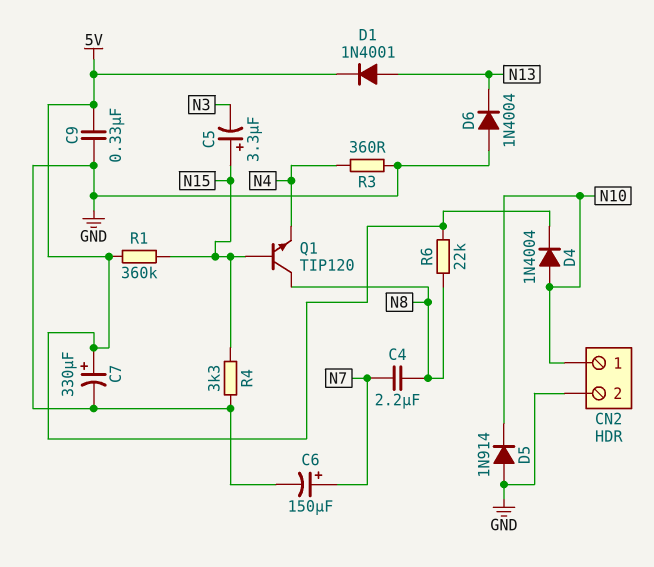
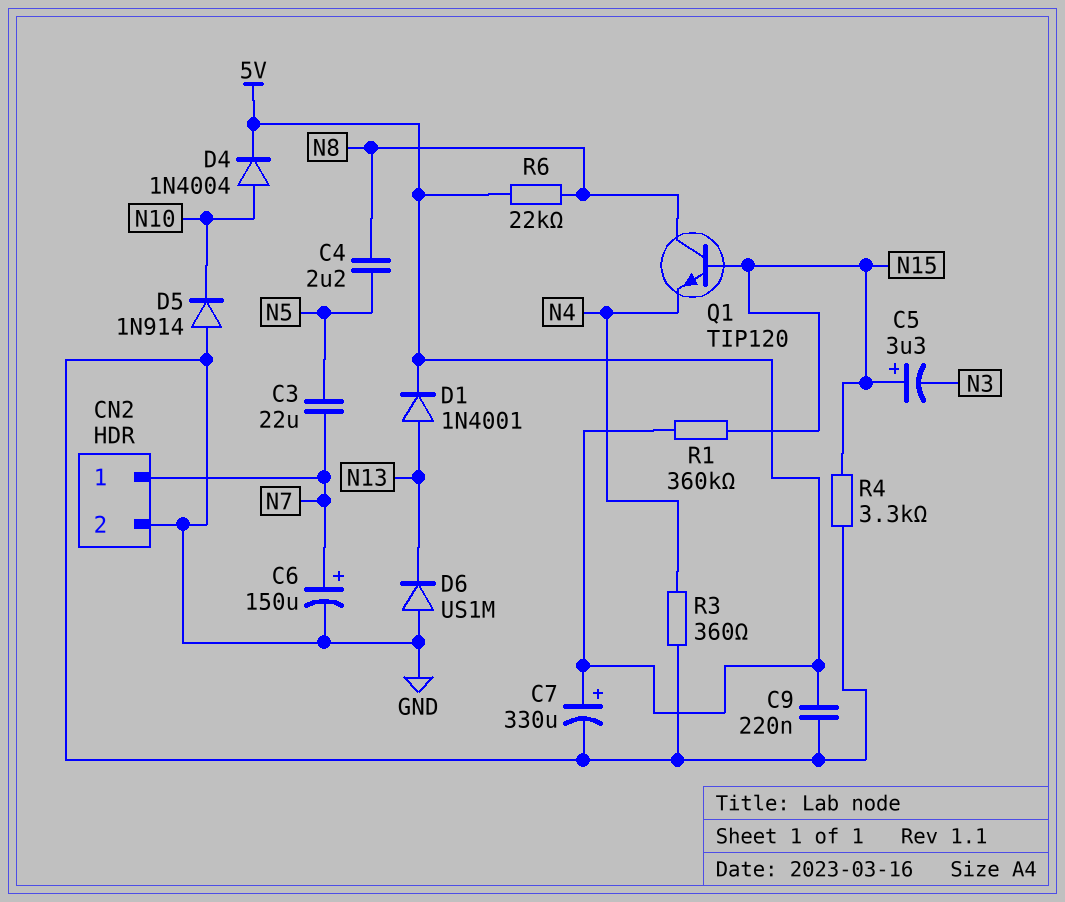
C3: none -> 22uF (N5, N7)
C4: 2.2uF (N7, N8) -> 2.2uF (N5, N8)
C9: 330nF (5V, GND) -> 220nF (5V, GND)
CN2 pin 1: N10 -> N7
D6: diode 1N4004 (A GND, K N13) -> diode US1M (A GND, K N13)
==
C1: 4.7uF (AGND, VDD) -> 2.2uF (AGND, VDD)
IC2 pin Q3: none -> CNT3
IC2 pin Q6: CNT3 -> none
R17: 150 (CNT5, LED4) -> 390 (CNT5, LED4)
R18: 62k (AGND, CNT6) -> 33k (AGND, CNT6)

* _TASK BRIEF_
What you give back must be the stretch above, starting at the line with "C3: none -> 22uF (N5, N7)" and ending at the line with "D6: diode 1N4004", copied exactly.

* _WRITTEN SOLUTION_
C3: none -> 22uF (N5, N7)
C4: 2.2uF (N7, N8) -> 2.2uF (N5, N8)
C9: 330nF (5V, GND) -> 220nF (5V, GND)
CN2 pin 1: N10 -> N7
D6: diode 1N4004 (A GND, K N13) -> diode US1M (A GND, K N13)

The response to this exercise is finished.